List each line of the data that holds the word "ruler".

SUPPLIED DATA:
= = = = = = =

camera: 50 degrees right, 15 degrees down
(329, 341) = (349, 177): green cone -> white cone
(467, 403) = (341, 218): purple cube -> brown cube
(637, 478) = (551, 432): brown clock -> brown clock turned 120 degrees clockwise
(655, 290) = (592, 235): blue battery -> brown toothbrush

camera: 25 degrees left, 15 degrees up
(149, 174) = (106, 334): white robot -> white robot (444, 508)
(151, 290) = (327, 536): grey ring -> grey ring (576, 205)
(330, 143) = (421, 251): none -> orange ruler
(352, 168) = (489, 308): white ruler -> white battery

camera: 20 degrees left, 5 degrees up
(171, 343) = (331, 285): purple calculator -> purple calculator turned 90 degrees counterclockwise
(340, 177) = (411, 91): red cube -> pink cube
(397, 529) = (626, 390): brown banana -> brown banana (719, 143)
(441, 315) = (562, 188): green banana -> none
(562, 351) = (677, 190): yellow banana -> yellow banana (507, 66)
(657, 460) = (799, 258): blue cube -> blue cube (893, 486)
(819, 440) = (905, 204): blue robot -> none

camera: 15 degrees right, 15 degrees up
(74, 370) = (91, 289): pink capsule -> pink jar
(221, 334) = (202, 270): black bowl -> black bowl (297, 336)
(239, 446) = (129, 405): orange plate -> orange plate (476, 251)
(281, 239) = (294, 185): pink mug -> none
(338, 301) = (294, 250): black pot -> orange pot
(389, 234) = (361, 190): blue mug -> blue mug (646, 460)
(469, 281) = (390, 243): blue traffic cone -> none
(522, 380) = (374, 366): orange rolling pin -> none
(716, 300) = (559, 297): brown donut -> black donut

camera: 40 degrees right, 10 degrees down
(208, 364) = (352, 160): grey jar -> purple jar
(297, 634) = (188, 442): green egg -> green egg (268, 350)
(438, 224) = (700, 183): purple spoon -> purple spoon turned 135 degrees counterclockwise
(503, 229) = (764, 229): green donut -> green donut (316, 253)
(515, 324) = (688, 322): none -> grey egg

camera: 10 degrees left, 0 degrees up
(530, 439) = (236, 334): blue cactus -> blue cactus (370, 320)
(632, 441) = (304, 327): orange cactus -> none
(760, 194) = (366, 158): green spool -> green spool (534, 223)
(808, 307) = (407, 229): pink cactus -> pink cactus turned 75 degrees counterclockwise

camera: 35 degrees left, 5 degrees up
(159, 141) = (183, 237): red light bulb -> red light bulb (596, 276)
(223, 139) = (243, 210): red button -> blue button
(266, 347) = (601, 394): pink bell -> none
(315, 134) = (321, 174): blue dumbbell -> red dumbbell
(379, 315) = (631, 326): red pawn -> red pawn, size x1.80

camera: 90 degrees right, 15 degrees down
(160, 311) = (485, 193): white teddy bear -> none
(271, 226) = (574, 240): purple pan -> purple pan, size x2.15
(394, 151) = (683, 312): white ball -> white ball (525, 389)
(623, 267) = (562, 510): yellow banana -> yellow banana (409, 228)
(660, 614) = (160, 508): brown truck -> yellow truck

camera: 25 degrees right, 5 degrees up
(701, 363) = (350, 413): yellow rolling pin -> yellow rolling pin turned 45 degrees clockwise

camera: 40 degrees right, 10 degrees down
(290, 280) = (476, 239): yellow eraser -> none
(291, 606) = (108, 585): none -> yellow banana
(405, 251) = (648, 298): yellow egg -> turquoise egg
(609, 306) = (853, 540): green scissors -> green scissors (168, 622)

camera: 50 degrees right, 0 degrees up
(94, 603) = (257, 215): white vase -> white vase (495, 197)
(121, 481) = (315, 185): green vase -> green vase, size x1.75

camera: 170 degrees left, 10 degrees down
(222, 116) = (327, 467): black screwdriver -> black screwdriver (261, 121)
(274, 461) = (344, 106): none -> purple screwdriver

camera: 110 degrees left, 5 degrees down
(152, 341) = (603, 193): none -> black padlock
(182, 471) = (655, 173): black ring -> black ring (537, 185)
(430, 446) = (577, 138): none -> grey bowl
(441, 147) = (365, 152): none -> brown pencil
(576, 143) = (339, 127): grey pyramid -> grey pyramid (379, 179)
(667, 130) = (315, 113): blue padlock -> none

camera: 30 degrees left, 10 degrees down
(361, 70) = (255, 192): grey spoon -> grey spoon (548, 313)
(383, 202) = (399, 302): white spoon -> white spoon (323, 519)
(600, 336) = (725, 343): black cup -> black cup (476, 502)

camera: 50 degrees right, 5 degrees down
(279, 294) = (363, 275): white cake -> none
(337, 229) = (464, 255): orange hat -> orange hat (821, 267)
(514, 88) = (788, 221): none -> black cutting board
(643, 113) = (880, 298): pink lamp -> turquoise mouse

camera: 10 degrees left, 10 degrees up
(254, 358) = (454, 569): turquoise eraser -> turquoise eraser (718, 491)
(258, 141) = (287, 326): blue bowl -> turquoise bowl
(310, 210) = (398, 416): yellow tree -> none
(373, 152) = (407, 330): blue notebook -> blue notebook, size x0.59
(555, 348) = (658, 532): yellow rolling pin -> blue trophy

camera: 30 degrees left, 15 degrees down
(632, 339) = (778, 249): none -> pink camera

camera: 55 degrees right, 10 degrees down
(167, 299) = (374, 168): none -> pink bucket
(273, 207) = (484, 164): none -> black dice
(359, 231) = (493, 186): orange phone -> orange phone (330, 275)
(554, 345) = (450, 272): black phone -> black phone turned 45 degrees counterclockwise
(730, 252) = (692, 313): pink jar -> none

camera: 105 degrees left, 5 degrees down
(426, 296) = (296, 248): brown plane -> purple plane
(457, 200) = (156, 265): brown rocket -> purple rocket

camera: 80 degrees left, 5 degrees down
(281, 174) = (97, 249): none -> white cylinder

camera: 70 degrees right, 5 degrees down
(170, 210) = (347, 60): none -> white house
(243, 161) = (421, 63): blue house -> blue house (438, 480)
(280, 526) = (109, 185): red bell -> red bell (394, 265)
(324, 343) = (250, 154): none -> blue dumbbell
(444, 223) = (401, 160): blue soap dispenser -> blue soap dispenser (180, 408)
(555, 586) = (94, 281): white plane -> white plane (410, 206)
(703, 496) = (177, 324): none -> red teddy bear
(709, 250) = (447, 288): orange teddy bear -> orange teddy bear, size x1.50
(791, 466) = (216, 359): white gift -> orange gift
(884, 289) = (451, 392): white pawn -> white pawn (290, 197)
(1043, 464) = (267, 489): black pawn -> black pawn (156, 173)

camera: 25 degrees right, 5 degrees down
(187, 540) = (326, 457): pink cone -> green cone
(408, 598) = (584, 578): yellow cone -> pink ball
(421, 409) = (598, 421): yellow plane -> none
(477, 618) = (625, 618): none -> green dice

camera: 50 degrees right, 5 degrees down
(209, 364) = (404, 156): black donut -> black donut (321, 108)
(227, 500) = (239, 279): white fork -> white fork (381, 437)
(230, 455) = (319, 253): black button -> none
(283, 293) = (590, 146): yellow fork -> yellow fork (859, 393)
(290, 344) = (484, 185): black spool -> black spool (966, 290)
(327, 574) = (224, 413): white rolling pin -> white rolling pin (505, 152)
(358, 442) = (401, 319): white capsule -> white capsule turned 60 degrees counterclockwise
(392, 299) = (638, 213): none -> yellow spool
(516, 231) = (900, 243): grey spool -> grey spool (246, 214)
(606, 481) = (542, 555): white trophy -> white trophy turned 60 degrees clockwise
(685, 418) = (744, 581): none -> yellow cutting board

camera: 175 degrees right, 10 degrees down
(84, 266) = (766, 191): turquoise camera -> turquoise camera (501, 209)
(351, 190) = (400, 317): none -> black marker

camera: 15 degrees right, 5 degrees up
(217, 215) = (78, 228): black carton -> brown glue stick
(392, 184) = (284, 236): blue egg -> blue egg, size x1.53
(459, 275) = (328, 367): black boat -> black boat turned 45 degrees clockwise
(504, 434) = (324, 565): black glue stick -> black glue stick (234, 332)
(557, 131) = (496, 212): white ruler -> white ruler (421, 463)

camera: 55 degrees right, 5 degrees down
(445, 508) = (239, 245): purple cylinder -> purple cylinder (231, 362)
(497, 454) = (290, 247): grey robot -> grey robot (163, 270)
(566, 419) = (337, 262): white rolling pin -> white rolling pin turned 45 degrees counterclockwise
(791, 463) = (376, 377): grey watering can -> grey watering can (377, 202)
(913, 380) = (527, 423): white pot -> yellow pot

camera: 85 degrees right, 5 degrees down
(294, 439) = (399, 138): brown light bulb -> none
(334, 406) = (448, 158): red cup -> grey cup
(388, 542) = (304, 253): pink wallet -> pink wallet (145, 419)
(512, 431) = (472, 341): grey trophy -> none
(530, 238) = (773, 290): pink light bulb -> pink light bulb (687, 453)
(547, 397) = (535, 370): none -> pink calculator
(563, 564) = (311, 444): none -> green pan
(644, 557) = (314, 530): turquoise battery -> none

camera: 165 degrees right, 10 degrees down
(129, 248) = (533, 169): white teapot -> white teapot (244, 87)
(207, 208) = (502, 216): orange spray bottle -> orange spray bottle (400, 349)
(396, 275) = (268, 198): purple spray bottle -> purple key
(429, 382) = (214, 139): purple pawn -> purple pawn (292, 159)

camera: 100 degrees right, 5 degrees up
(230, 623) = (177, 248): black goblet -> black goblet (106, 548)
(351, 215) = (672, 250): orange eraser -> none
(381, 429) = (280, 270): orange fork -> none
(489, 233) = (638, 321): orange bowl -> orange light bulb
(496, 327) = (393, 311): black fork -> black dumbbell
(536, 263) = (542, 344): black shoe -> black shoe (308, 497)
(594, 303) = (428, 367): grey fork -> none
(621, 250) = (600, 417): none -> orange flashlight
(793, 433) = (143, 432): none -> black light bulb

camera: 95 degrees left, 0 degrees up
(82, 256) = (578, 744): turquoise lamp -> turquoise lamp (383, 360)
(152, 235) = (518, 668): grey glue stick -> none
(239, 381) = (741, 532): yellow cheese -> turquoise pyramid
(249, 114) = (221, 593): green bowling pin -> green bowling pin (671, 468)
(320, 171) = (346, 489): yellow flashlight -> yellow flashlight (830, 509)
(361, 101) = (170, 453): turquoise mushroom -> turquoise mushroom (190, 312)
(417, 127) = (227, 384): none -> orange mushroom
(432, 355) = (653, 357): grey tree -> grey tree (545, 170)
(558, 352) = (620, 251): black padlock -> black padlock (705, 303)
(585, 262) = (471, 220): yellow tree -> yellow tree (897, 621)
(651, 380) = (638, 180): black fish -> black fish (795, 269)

= = = = = = =

COMPLETED EXERCISE:
(330, 143) = (421, 251): none -> orange ruler
(352, 168) = (489, 308): white ruler -> white battery
(557, 131) = (496, 212): white ruler -> white ruler (421, 463)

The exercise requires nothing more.